ABOUT THIS TASK:
Print each line below verbatim, skipping every picture.

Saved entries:
########
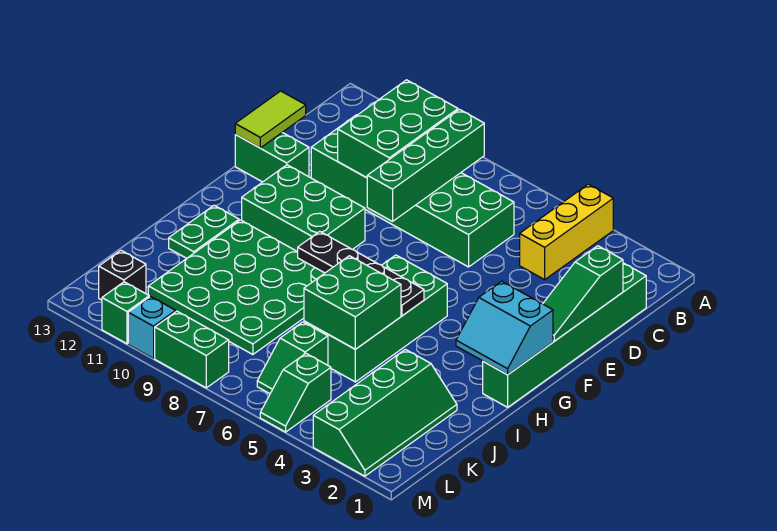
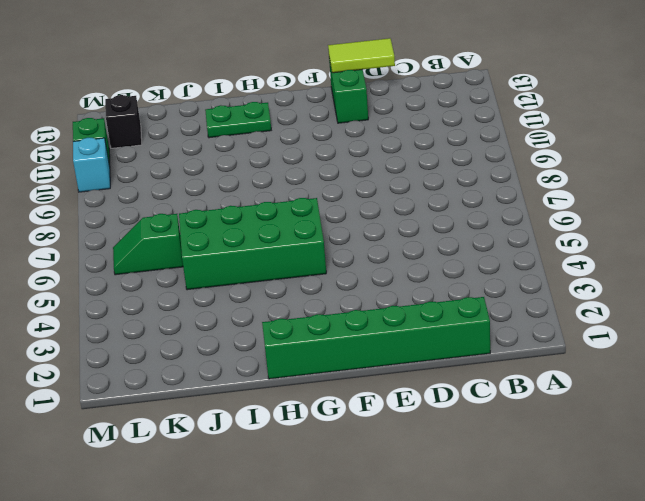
none -> yellow brick A4:C4 level 1
none -> green brick C6:D11 level 1
none -> green brick F9:G11 level 1

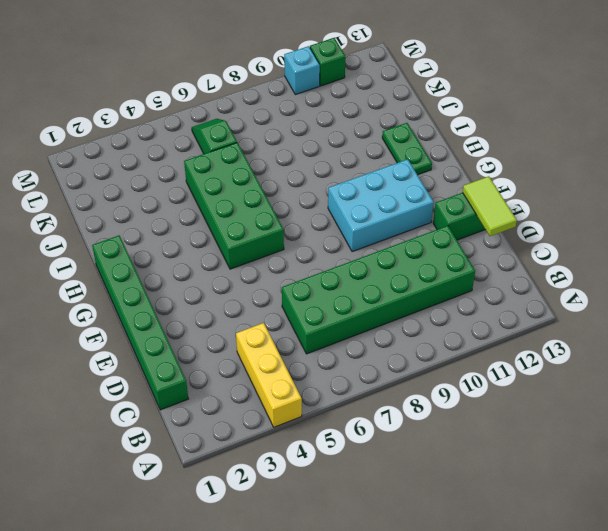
cyan brick F9:G11 level 1 -> green brick F9:G11 level 1
none -> green plate H8:K11 level 1
none -> green slope J2:M3 level 1 top 3
none -> green slope L5:M5 level 1 top L

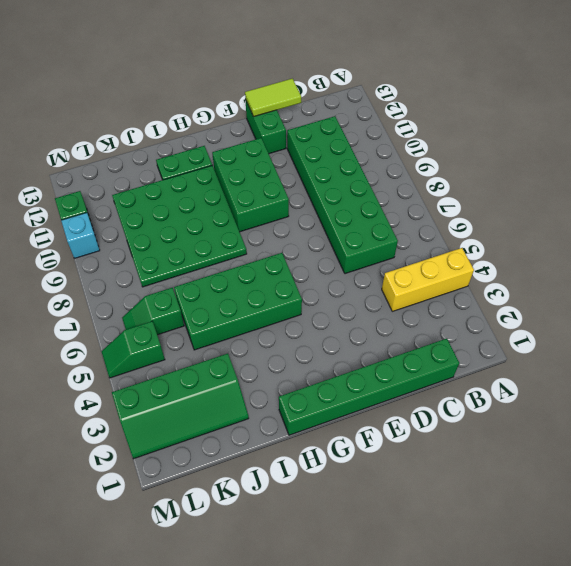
none -> black brick L12 level 1
none -> green brick M8:M9 level 1
none -> green brick B8:E8 level 2

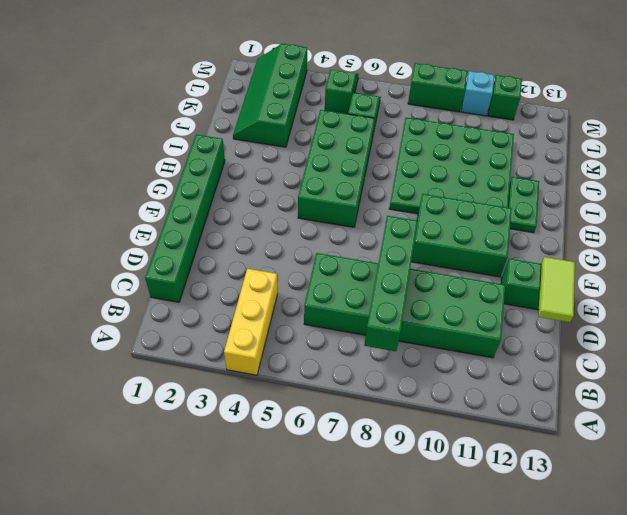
none -> black brick L12 level 1
none -> green brick B9:D10 level 2
none -> green slope D1:F1 level 2 top D

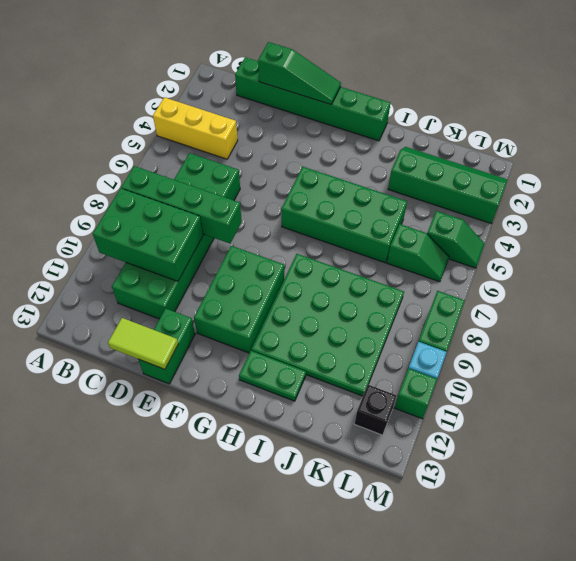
none -> cyan slope G1:H2 level 2 top G
none -> black plate H5:H8 level 2
none -> green brick I5:J6 level 2

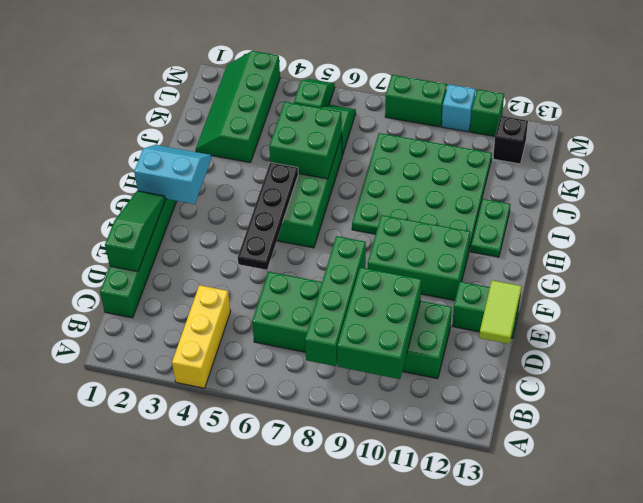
black plate E5:H5 level 2 -> black plate H5:H8 level 2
########
RESPONSE:
none -> yellow brick A4:C4 level 1
none -> green brick C6:D11 level 1
none -> green brick F9:G11 level 1

cyan brick F9:G11 level 1 -> green brick F9:G11 level 1
none -> green plate H8:K11 level 1
none -> green slope J2:M3 level 1 top 3
none -> green slope L5:M5 level 1 top L

none -> black brick L12 level 1
none -> green brick M8:M9 level 1
none -> green brick B8:E8 level 2

none -> black brick L12 level 1
none -> green brick B9:D10 level 2
none -> green slope D1:F1 level 2 top D

none -> cyan slope G1:H2 level 2 top G
none -> black plate H5:H8 level 2
none -> green brick I5:J6 level 2

black plate E5:H5 level 2 -> black plate H5:H8 level 2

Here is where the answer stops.